▶ [To be done] Pull out every line of the listing below that contains the string "kern", and copy each one unchanged.

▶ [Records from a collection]
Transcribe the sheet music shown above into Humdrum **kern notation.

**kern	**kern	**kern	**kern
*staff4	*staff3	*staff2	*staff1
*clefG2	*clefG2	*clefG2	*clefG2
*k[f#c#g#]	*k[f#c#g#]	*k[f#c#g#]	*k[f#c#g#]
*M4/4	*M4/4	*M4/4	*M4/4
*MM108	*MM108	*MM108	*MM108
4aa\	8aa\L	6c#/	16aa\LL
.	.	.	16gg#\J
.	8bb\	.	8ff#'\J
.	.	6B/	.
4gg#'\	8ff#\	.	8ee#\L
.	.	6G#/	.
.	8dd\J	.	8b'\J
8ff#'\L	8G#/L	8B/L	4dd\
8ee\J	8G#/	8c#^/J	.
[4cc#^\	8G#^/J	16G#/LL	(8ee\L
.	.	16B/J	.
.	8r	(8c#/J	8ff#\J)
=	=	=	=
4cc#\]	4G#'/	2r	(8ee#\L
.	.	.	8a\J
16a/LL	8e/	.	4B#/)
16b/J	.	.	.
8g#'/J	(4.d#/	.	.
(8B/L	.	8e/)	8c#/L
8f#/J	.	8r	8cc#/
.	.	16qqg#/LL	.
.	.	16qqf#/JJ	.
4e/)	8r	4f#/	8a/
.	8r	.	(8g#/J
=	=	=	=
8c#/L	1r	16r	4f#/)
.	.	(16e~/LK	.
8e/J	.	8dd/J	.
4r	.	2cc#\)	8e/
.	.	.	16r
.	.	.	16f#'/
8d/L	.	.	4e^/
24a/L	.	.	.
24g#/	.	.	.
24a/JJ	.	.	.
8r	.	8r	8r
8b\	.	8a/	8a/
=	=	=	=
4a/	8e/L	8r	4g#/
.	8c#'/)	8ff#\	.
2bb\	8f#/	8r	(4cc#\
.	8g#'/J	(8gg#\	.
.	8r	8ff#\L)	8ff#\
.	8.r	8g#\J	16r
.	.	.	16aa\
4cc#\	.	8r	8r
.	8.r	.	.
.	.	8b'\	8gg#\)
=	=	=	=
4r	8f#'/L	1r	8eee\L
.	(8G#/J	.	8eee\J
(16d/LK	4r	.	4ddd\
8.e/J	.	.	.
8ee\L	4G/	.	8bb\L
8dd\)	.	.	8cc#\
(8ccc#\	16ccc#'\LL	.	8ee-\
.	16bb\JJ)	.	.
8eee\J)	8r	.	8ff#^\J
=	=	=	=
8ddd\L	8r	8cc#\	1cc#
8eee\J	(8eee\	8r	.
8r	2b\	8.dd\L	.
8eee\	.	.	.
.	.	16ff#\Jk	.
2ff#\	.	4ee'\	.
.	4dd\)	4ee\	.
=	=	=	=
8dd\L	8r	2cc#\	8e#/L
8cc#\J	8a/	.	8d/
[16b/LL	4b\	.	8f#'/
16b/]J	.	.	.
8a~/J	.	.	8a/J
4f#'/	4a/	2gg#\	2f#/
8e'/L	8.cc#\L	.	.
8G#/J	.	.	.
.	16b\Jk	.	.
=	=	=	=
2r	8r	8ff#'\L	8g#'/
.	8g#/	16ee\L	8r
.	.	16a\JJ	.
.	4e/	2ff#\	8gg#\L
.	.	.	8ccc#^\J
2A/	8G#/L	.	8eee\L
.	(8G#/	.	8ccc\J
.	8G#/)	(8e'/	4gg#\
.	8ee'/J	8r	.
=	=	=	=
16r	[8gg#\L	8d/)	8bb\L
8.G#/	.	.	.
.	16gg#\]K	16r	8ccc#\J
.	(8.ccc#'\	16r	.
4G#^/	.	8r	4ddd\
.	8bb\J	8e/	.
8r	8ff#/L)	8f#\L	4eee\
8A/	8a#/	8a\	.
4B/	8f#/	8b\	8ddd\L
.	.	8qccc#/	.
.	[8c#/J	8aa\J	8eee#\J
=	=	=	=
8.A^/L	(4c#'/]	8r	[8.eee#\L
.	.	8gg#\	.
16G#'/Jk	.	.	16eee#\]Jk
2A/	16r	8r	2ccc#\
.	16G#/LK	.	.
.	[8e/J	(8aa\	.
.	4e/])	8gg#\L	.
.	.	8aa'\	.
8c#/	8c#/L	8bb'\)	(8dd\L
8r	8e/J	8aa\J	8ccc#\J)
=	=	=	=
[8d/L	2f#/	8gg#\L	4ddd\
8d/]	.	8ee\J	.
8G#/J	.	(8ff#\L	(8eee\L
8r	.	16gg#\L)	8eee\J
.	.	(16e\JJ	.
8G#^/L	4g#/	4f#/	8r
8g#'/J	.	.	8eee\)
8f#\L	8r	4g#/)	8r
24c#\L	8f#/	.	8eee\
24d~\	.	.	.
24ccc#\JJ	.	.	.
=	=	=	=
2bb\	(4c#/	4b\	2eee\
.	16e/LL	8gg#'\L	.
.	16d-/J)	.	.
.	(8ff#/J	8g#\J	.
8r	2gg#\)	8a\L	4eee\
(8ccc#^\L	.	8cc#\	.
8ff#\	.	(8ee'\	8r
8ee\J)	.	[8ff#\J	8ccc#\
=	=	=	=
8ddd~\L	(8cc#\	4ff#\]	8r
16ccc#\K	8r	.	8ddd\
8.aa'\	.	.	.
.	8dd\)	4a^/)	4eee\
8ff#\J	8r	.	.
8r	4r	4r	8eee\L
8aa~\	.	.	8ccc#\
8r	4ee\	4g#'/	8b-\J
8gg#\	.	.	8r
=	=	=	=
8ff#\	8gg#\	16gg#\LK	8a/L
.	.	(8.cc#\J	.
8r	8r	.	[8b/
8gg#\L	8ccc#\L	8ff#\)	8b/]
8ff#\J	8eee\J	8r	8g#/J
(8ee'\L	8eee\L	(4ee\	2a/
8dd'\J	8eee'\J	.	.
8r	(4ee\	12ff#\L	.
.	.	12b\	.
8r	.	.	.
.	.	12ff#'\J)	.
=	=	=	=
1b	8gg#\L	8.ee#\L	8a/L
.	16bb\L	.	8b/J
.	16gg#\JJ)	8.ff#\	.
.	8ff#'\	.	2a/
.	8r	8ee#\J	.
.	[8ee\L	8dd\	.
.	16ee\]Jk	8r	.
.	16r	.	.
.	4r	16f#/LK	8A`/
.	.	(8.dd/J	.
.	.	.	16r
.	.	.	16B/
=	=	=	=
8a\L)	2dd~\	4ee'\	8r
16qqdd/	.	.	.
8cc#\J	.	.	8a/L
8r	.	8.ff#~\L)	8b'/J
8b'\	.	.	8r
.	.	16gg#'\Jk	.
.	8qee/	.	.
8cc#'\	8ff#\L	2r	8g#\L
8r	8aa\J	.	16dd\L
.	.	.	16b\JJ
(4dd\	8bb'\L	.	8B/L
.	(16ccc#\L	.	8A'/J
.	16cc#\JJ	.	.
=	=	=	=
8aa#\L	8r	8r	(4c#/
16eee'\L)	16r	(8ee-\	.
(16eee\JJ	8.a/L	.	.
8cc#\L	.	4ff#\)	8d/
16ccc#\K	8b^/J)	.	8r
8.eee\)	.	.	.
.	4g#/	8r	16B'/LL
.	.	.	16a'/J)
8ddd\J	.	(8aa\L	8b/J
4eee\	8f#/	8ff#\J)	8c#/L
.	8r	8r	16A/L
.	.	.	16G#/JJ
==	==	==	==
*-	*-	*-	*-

▶ [Task output]
Transcribe the sheet music shown above into Humdrum **kern notation.
**kern	**kern	**kern	**kern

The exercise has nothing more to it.